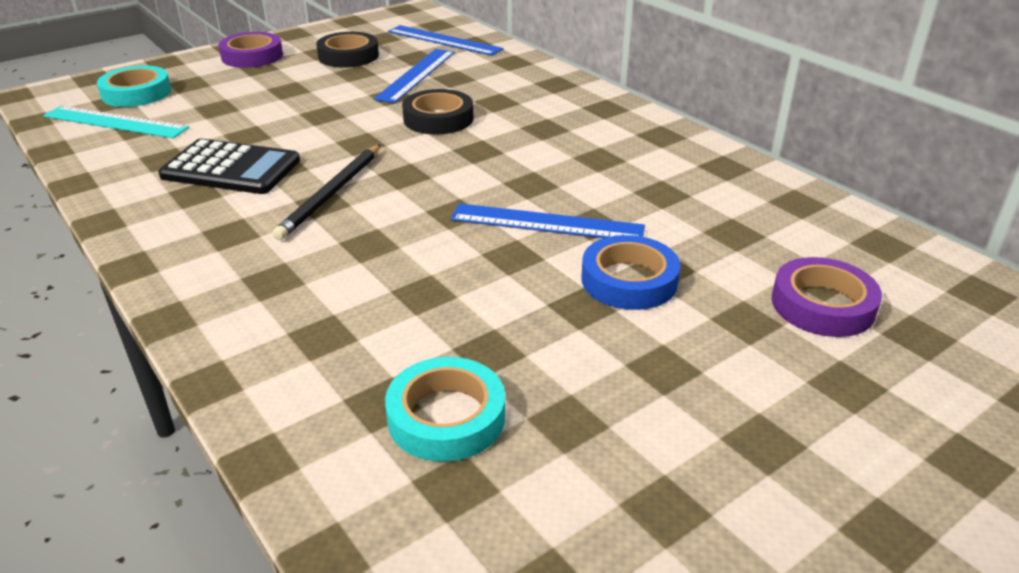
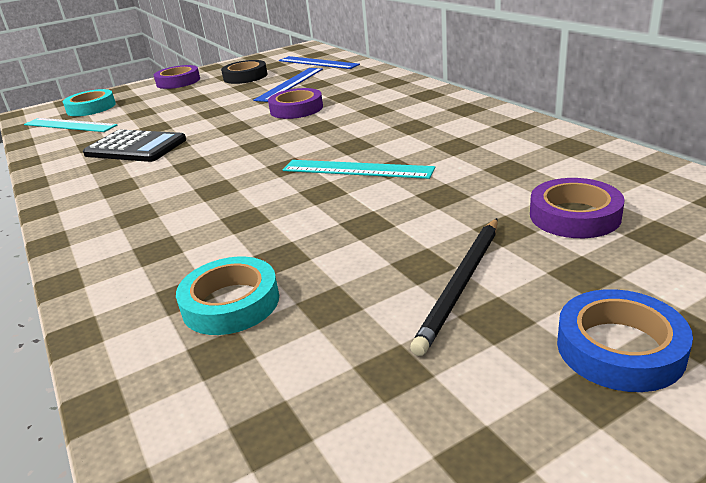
camera: 10 degrees right, 5 degrees down
(331, 194) = (200, 159): black pencil -> black pencil (461, 284)
(438, 119) = (296, 109): black tape -> purple tape
(547, 223) = (357, 169): blue ruler -> turquoise ruler
(629, 280) = (411, 204): blue tape -> blue tape (619, 348)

_____

What you will do: Reproduce the records verbatim, omitting all images they contain.

Task answer:
camera: 10 degrees right, 5 degrees down
(331, 194) = (200, 159): black pencil -> black pencil (461, 284)
(438, 119) = (296, 109): black tape -> purple tape
(547, 223) = (357, 169): blue ruler -> turquoise ruler
(629, 280) = (411, 204): blue tape -> blue tape (619, 348)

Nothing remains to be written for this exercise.